* BEGIN ENTRIES SHOWN *
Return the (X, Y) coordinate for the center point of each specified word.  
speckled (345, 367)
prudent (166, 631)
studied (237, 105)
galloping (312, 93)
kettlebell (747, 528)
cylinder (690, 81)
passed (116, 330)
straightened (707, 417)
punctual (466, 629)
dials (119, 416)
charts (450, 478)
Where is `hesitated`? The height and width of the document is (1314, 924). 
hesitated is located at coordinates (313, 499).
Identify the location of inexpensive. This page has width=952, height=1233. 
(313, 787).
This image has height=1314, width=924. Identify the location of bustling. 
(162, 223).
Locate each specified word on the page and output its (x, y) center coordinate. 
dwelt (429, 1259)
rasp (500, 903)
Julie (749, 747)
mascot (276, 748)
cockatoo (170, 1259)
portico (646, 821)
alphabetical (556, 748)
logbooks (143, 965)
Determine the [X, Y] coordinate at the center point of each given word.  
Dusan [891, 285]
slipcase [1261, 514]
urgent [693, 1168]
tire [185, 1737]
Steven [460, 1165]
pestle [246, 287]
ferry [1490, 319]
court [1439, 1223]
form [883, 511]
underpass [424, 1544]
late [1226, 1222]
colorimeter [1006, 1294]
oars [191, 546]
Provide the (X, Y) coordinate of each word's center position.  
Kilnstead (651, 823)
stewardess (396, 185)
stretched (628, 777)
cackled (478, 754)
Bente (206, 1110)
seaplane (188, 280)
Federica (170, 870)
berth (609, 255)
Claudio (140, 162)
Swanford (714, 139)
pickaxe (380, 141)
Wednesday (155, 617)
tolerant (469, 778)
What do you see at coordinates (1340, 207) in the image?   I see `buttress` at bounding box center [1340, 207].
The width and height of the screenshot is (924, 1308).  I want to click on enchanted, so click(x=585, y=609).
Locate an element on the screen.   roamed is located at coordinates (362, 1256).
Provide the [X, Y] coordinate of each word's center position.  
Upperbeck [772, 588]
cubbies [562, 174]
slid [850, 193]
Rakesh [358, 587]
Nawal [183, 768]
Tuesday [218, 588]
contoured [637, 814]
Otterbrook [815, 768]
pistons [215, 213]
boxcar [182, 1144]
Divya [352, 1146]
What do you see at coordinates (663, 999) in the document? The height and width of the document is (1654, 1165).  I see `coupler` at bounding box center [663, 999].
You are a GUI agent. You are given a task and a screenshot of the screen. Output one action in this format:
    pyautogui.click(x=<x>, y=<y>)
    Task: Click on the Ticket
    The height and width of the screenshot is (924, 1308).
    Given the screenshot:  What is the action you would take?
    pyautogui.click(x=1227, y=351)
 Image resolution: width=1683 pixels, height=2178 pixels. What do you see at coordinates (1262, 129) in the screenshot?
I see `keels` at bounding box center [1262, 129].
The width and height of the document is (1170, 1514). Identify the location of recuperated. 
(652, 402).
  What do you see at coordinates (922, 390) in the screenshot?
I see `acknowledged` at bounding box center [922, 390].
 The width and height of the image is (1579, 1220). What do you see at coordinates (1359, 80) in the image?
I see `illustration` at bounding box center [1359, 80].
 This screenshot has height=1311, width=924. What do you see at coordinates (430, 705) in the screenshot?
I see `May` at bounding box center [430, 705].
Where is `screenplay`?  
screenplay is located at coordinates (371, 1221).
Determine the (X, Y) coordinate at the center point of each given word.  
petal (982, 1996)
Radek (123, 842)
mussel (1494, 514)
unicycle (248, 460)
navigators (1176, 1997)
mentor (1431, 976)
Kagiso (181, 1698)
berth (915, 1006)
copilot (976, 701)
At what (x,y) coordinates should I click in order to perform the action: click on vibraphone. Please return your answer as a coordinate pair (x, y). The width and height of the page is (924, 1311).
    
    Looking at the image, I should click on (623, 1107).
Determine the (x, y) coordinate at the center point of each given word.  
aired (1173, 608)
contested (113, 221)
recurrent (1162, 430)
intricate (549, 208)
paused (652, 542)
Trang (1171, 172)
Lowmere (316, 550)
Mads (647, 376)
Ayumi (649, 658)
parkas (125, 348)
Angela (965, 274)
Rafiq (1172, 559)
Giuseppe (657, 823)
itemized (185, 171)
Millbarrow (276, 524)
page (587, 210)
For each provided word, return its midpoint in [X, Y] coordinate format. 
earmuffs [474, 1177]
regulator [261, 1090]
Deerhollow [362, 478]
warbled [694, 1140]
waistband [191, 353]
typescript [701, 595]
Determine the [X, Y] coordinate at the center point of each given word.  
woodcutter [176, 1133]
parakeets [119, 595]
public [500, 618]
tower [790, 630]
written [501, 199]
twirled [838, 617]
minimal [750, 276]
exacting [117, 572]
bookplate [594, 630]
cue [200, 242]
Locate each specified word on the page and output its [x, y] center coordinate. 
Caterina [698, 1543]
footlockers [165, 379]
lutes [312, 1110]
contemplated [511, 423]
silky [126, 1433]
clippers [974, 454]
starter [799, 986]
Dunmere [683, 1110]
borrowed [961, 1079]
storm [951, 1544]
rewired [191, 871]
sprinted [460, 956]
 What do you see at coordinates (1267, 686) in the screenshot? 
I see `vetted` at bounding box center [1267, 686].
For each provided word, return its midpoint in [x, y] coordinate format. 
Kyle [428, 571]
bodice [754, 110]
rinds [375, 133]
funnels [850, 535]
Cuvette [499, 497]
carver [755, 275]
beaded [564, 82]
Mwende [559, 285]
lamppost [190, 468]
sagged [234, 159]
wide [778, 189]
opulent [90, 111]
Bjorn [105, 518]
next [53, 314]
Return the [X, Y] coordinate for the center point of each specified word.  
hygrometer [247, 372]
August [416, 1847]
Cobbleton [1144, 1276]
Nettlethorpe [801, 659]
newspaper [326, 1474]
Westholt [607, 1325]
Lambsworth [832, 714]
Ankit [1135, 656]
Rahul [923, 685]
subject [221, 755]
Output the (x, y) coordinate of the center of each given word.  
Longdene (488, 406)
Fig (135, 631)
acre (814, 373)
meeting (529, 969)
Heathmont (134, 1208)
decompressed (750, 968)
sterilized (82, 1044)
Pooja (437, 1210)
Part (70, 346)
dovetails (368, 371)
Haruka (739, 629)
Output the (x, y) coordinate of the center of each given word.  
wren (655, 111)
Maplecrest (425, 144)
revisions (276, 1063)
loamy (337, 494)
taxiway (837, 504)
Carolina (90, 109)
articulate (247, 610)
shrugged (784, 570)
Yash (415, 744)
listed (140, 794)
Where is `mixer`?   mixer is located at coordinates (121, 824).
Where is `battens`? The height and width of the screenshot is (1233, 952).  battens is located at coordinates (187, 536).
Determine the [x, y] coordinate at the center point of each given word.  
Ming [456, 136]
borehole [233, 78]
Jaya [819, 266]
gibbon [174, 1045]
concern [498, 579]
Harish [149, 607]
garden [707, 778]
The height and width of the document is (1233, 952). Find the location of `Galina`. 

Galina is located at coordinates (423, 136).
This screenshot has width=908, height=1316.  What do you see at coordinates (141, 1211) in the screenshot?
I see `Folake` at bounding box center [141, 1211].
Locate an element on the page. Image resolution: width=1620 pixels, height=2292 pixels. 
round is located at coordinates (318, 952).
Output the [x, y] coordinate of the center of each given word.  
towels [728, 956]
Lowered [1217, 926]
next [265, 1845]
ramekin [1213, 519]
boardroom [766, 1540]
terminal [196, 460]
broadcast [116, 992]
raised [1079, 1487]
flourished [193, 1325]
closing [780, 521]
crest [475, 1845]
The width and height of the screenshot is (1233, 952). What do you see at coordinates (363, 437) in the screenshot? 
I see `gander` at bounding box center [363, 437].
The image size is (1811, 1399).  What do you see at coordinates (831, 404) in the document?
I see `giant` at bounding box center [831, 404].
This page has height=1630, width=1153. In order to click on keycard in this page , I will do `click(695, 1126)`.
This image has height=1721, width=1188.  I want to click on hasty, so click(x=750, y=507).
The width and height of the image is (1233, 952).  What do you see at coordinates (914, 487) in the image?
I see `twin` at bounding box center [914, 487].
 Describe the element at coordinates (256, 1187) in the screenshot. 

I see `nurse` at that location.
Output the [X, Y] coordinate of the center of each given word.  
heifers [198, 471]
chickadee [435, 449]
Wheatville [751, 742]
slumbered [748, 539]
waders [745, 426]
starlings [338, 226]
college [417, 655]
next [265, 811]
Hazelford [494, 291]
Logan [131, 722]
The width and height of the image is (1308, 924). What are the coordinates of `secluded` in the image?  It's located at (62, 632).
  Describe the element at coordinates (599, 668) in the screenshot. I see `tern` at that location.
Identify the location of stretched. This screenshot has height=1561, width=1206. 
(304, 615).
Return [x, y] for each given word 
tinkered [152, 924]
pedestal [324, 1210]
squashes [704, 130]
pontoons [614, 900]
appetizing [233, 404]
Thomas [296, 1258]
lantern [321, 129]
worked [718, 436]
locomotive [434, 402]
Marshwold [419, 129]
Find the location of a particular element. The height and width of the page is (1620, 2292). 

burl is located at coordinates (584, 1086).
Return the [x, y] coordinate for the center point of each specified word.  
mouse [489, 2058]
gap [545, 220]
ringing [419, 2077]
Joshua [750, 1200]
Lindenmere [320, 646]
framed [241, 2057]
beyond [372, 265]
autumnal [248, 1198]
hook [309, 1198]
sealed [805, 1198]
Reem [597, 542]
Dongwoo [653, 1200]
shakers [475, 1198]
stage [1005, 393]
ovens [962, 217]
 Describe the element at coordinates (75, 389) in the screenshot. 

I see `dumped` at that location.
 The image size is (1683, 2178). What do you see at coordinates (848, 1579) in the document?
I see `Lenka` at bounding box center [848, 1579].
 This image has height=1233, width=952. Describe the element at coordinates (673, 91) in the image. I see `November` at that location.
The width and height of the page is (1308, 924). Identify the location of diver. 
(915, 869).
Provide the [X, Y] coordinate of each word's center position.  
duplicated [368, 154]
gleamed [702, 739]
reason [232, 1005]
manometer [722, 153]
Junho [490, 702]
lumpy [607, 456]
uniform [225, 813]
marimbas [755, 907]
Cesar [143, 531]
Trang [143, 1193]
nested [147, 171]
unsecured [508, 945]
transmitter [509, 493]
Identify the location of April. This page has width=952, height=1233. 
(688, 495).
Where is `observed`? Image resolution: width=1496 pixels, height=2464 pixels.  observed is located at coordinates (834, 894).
* END ENTRIES SHOWN *
● JOB: List every line above that contains the word "Where", copying each one in full.

● TASK RESULT:
Where is `hesitated`? The height and width of the document is (1314, 924). 
Where is `screenplay`?  
Where is `mixer`?   mixer is located at coordinates (121, 824).
Where is `battens`? The height and width of the screenshot is (1233, 952).  battens is located at coordinates (187, 536).
Where is `observed`? Image resolution: width=1496 pixels, height=2464 pixels.  observed is located at coordinates (834, 894).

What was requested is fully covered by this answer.